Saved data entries
────────

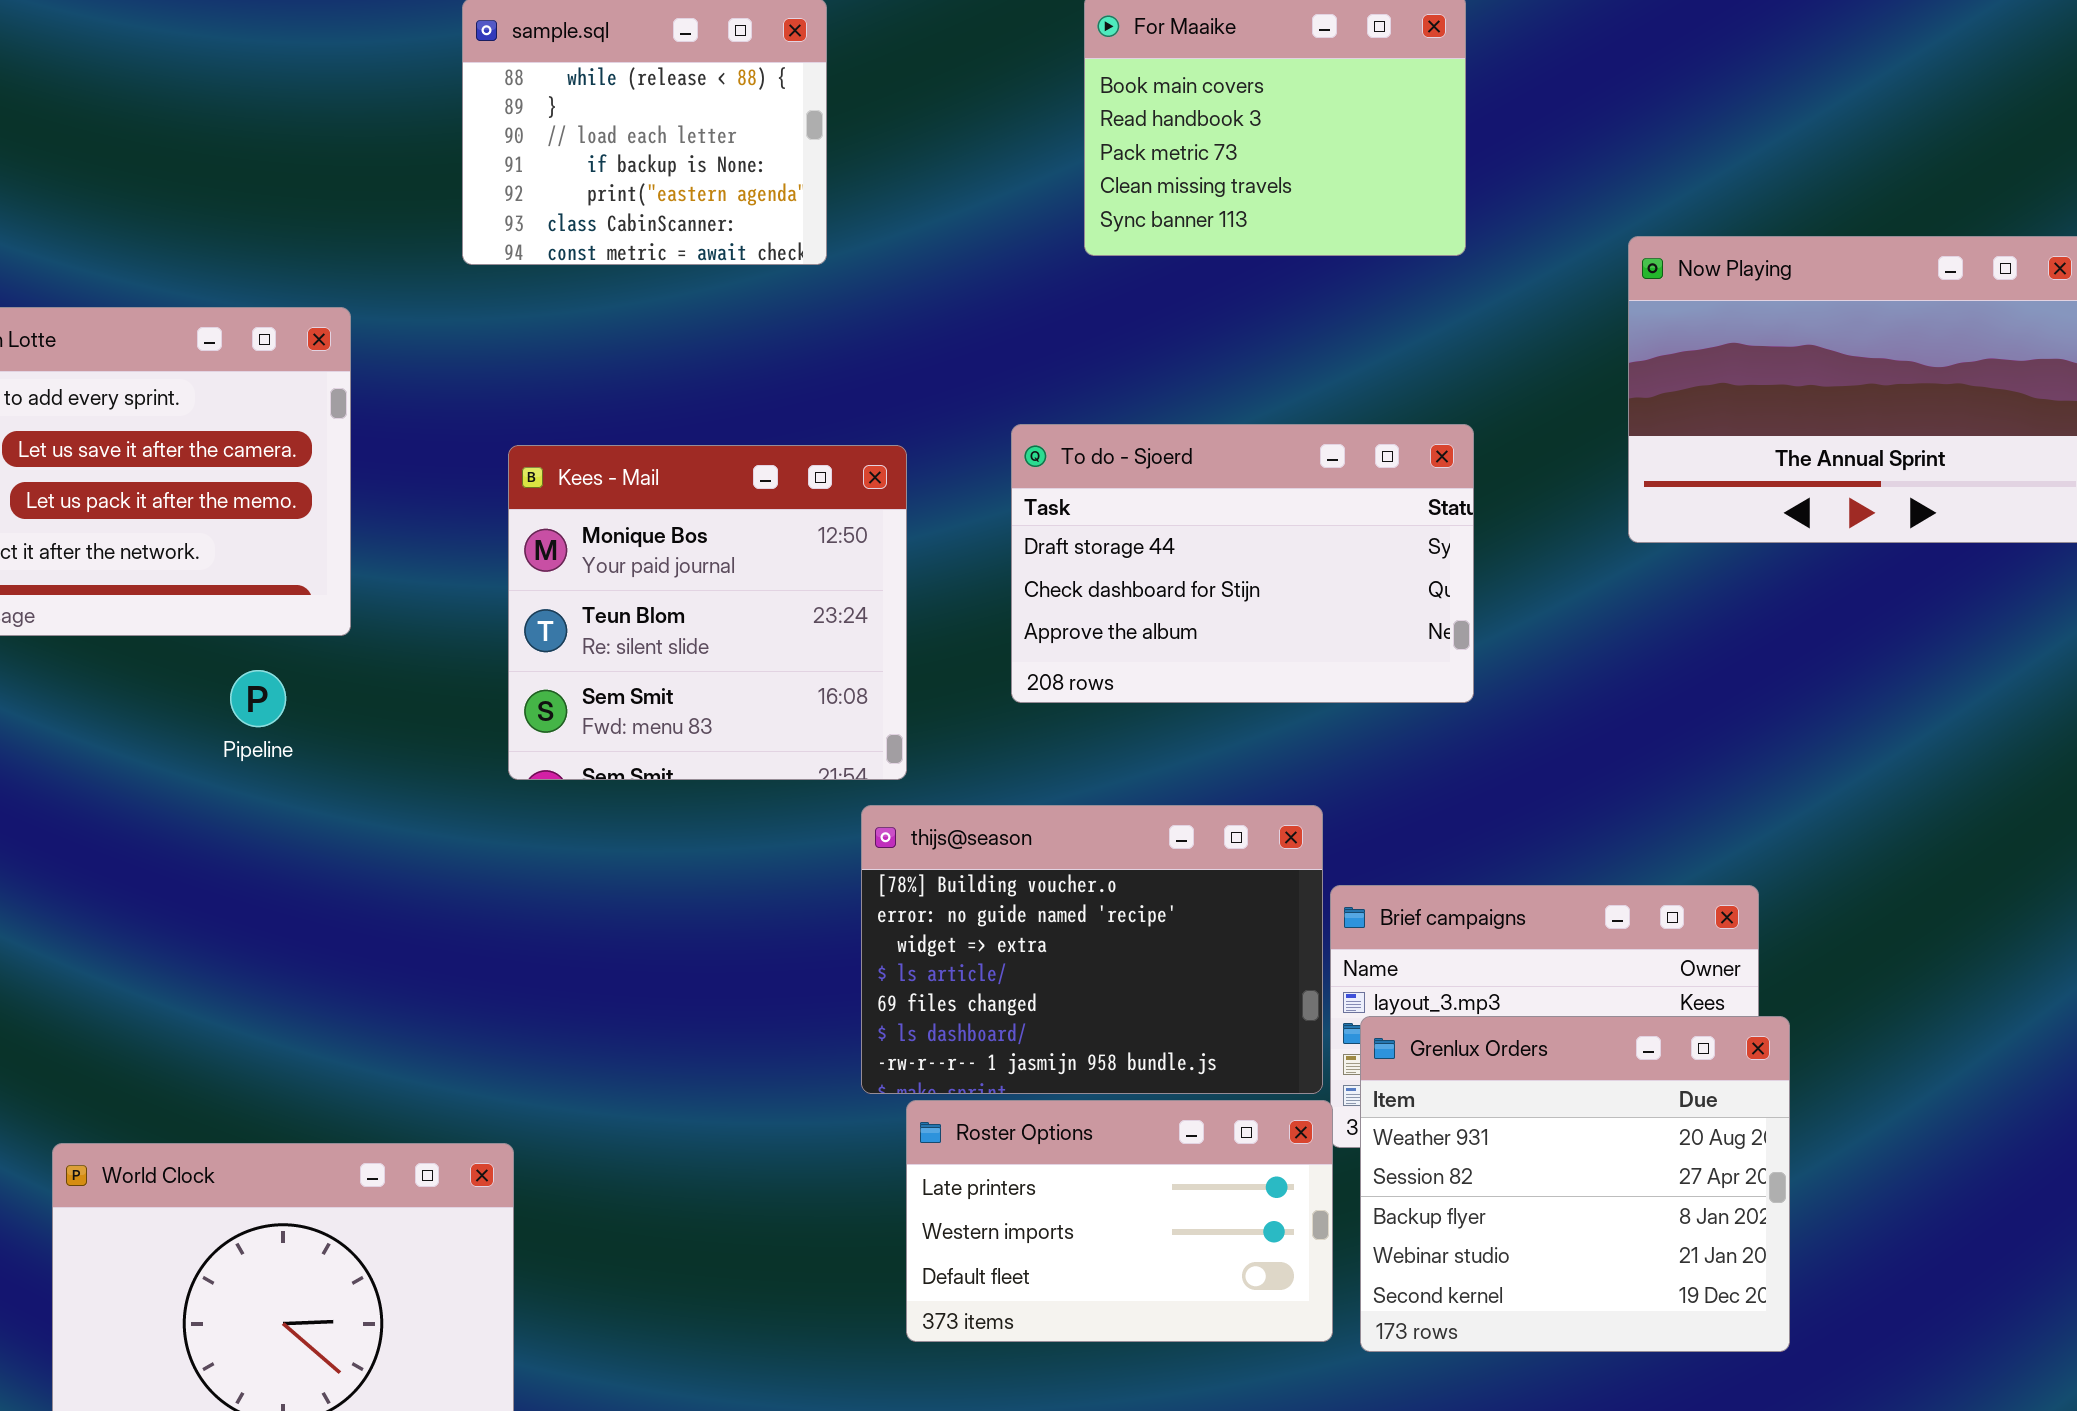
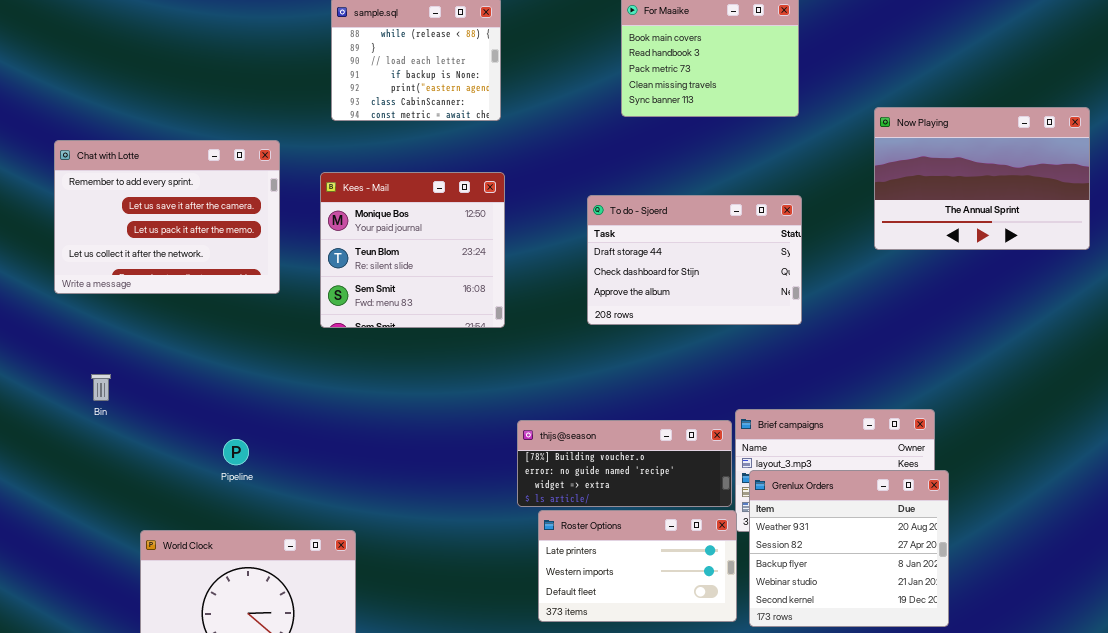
Kees - Mail: [508,445,907,780] -> [320,172,505,328], moved
Pipeline: [230,670,286,727] -> [223,439,249,465], moved
thijs@season: [861,805,1323,1094] -> [517,420,732,507], resized

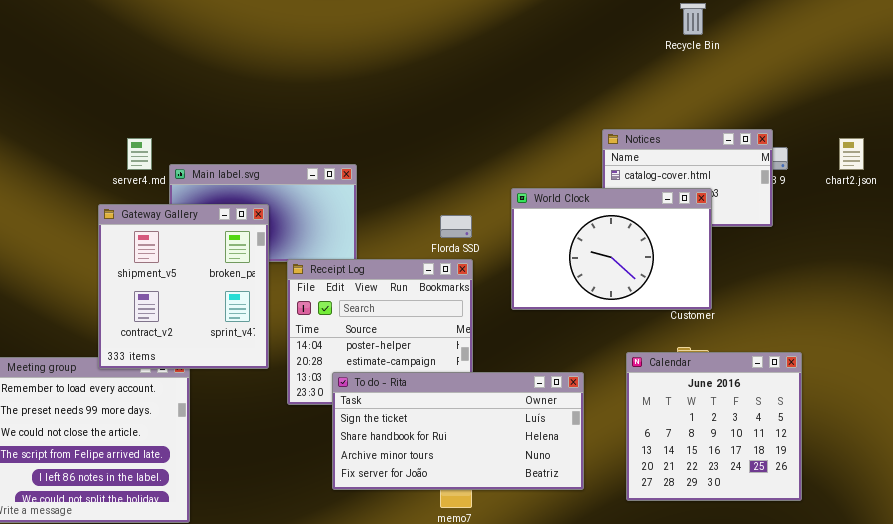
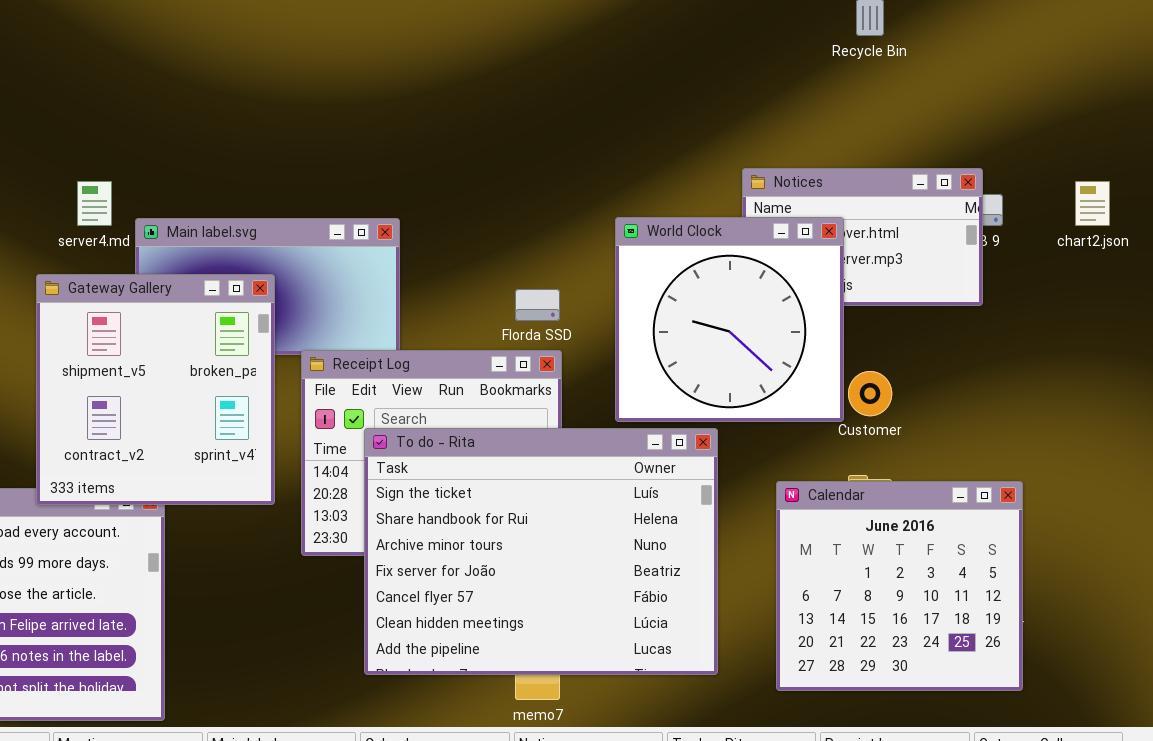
World Clock: [511,188,712,310] -> [615,217,844,422], resized
To do - Rita: [332,372,584,490] -> [364,428,718,675], resized

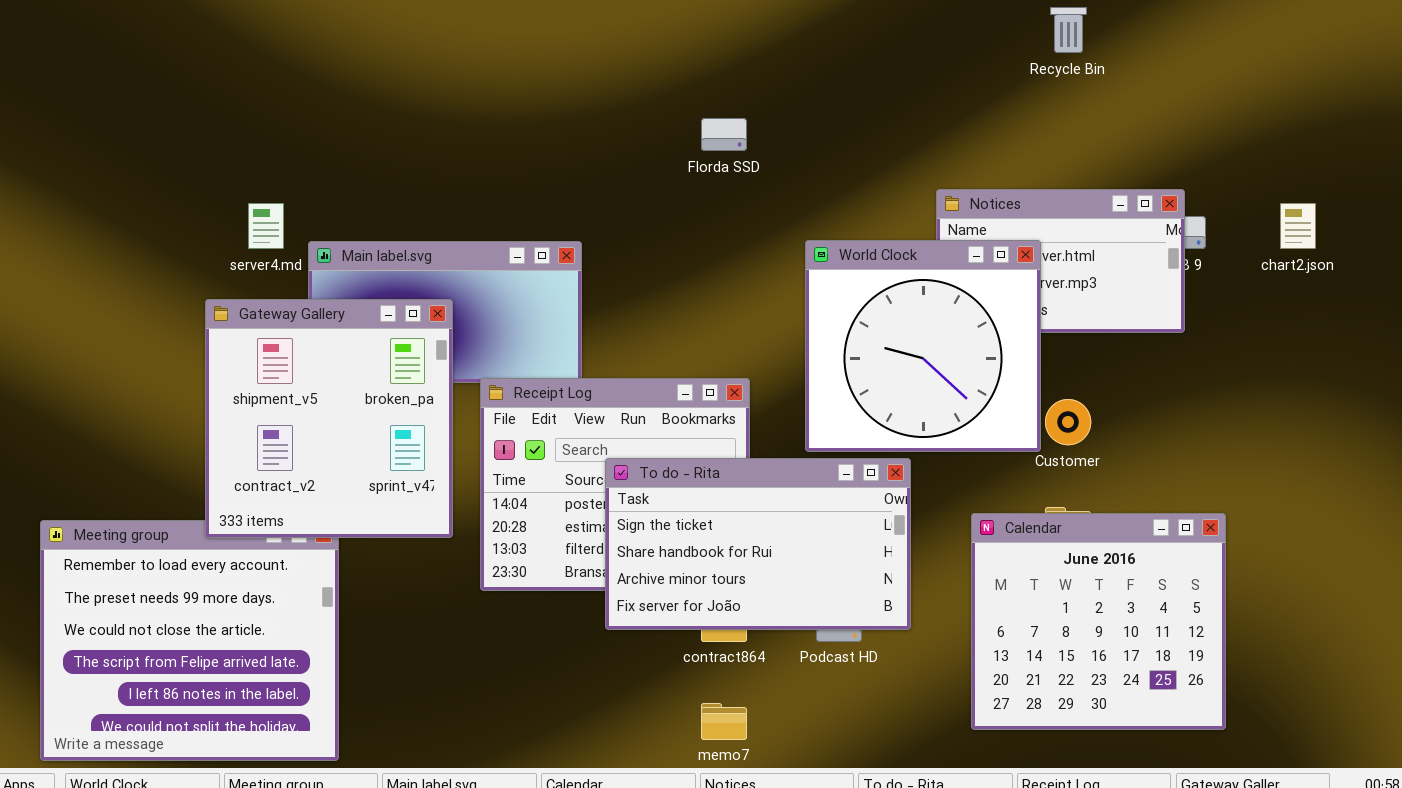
Florda SSD: [515,289,560,321] -> [701,118,747,151], moved
To do - Rita: [364,428,718,675] -> [605,458,911,630], resized

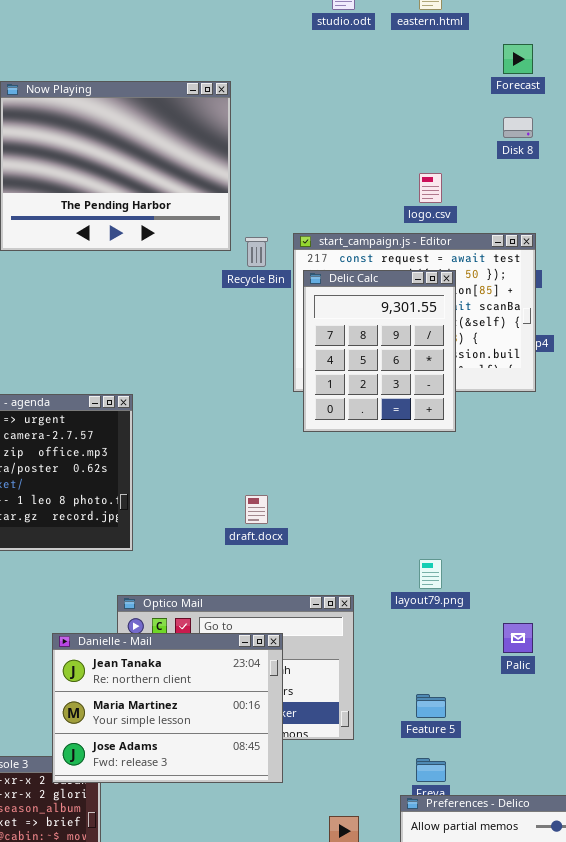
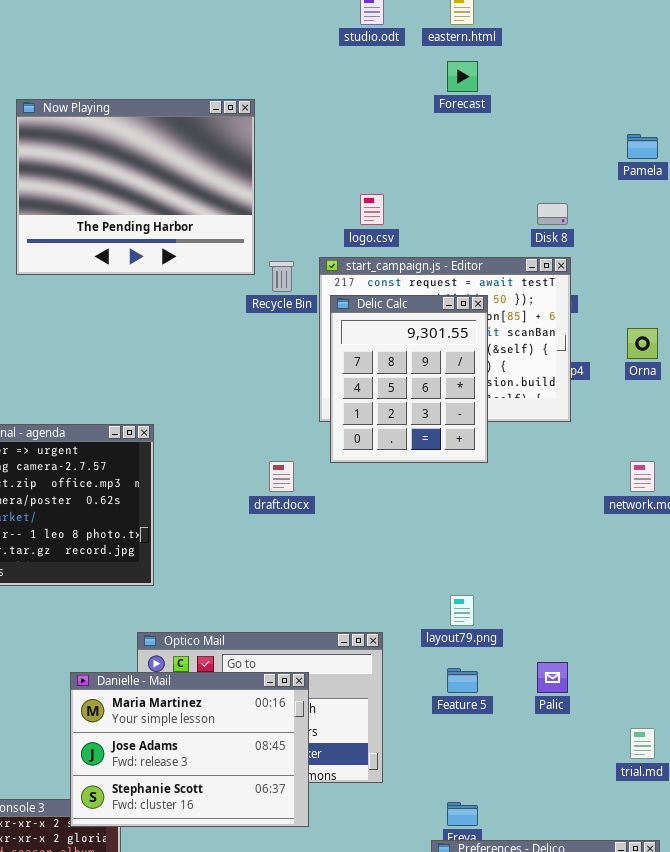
Forecast: [503,44,533,74] -> [447,61,478,92], moved
Disk 8: [503,117,533,138] -> [537,203,568,225], moved
logo.csv: [419,173,442,203] -> [360,194,384,225], moved
draft.docx: [245,495,268,524] -> [269,461,294,492], moved
Danielle - Mail: [52,633,283,783] -> [70,672,309,827], scrolled down 1 row
Feature 5: [416,694,446,718] -> [447,668,478,693], moved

────────

WHAT IS EXPECTED: What lines in the data hold the word "Rita"? Return them.

ANSWER TO THIS EXERCISE:
To do - Rita: [332,372,584,490] -> [364,428,718,675], resized
To do - Rita: [364,428,718,675] -> [605,458,911,630], resized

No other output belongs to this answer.